Top of DATA PROVIDED
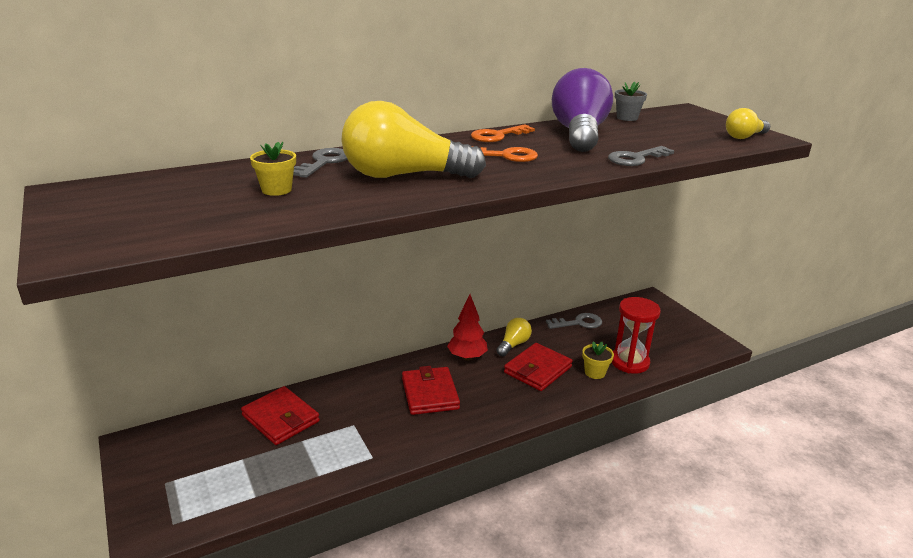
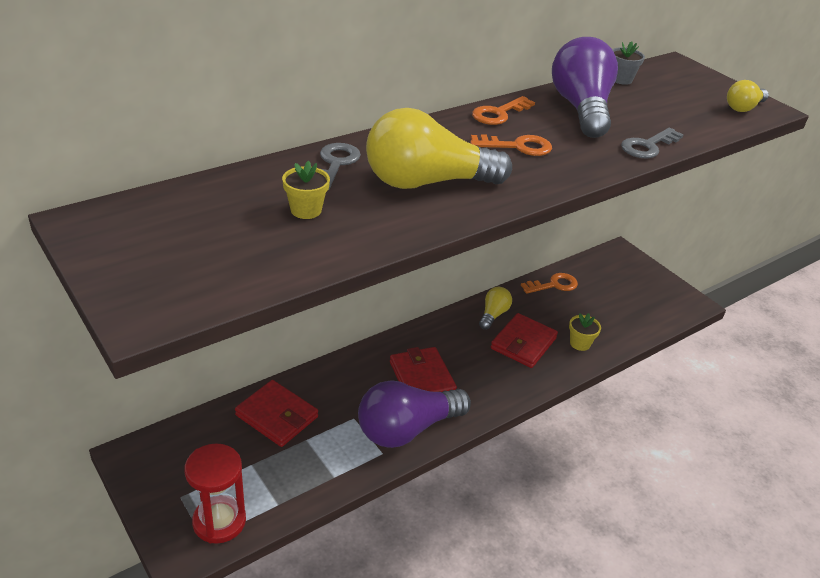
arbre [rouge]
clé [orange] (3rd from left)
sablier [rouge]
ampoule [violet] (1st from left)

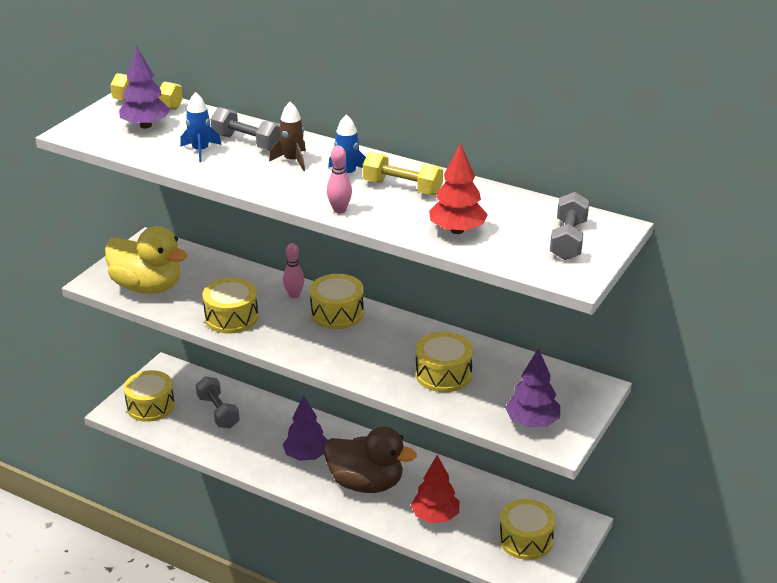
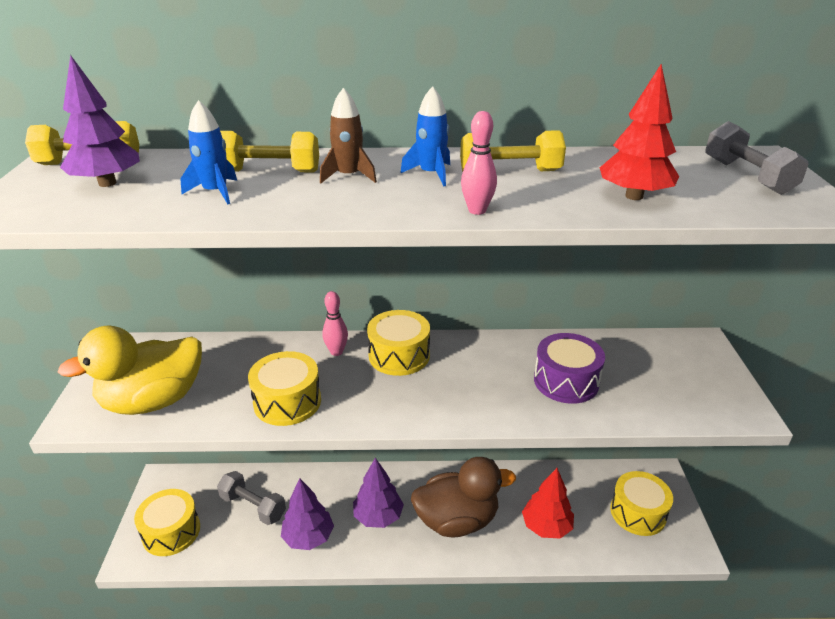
canard [jaune]
haltère [jaune] (2nd from left)
tambour [violet]
arbre [violet] (2nd from left)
Bottom of DATA PROVIDED
▶ [ABOUT THIS EXERCISE]
Write out the whole of the data exactly; the pictures stay out.

▶ [EXERCISE RESPONSE]
arbre [rouge]
clé [orange] (3rd from left)
sablier [rouge]
ampoule [violet] (1st from left)

canard [jaune]
haltère [jaune] (2nd from left)
tambour [violet]
arbre [violet] (2nd from left)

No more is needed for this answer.